Task prompt
A word-for-word copy of the lines from the one holding "RT1: 10k (AGND, SIG) -> 100k (AGND, SIG)" through the final line of the records below is the only output asked for.
══ Extracted entries ══
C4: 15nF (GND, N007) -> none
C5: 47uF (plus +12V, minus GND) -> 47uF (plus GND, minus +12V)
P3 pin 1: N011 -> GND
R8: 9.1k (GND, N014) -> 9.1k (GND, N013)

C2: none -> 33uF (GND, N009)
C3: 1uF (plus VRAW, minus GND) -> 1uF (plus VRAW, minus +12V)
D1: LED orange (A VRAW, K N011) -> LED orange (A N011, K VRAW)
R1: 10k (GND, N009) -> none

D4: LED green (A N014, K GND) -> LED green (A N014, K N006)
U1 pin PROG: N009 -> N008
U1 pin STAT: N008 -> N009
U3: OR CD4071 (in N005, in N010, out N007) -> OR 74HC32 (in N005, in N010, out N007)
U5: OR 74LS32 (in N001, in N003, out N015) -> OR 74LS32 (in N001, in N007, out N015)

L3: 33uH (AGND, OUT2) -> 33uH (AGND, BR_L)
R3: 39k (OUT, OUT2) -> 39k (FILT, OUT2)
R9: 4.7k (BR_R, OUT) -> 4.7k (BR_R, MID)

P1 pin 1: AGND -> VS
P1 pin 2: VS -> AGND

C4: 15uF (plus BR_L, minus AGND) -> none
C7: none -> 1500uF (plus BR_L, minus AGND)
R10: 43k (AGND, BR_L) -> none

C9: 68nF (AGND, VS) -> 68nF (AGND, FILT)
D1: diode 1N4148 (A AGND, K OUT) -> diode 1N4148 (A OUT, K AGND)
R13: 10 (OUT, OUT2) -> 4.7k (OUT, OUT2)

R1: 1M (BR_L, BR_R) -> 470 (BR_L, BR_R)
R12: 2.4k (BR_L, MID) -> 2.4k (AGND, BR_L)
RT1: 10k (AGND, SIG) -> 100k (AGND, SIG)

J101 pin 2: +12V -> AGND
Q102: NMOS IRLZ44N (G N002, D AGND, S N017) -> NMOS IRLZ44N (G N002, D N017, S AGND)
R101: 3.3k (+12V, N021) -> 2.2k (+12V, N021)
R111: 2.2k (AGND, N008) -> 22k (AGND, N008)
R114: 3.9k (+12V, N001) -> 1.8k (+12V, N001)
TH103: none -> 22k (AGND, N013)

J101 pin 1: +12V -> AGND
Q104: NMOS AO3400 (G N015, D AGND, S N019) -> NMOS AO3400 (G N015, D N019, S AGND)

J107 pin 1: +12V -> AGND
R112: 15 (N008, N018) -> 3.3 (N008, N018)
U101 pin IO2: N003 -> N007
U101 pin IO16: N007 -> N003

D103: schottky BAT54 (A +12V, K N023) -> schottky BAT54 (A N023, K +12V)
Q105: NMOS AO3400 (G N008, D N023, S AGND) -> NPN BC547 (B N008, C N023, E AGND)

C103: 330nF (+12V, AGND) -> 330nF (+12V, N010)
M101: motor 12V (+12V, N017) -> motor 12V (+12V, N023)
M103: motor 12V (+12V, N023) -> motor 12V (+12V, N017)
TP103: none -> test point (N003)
═══
Result
RT1: 10k (AGND, SIG) -> 100k (AGND, SIG)

J101 pin 2: +12V -> AGND
Q102: NMOS IRLZ44N (G N002, D AGND, S N017) -> NMOS IRLZ44N (G N002, D N017, S AGND)
R101: 3.3k (+12V, N021) -> 2.2k (+12V, N021)
R111: 2.2k (AGND, N008) -> 22k (AGND, N008)
R114: 3.9k (+12V, N001) -> 1.8k (+12V, N001)
TH103: none -> 22k (AGND, N013)

J101 pin 1: +12V -> AGND
Q104: NMOS AO3400 (G N015, D AGND, S N019) -> NMOS AO3400 (G N015, D N019, S AGND)

J107 pin 1: +12V -> AGND
R112: 15 (N008, N018) -> 3.3 (N008, N018)
U101 pin IO2: N003 -> N007
U101 pin IO16: N007 -> N003

D103: schottky BAT54 (A +12V, K N023) -> schottky BAT54 (A N023, K +12V)
Q105: NMOS AO3400 (G N008, D N023, S AGND) -> NPN BC547 (B N008, C N023, E AGND)

C103: 330nF (+12V, AGND) -> 330nF (+12V, N010)
M101: motor 12V (+12V, N017) -> motor 12V (+12V, N023)
M103: motor 12V (+12V, N023) -> motor 12V (+12V, N017)
TP103: none -> test point (N003)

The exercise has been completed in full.